» Task requirements:
Using the data that follows, report how many lines include "cutting"; output no other text.

» Supplied entries:

%%

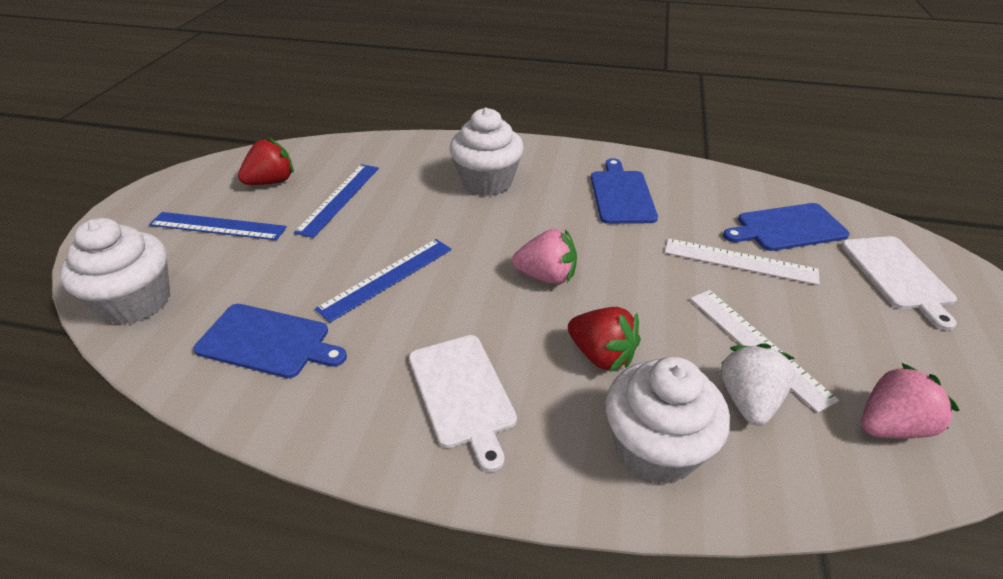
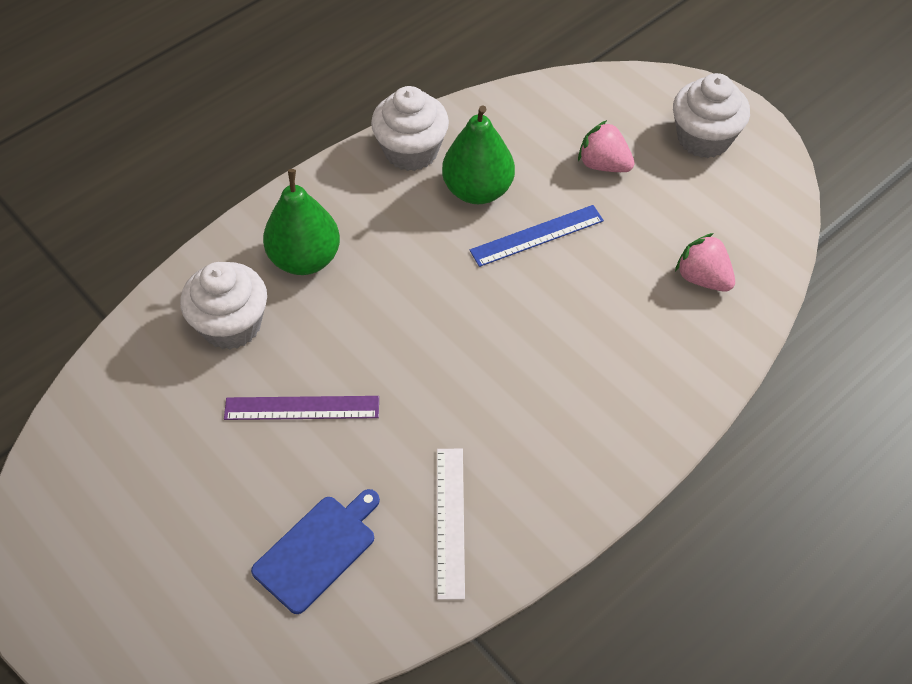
blue cutting board: 3 -> 1
blue ruler: 3 -> 1
green pear: 0 -> 2
purple ruler: 0 -> 1
red strawberry: 2 -> 0
white cutting board: 2 -> 0
white ruler: 2 -> 1
white strawberry: 1 -> 0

%%

» Solution to this exercise:
2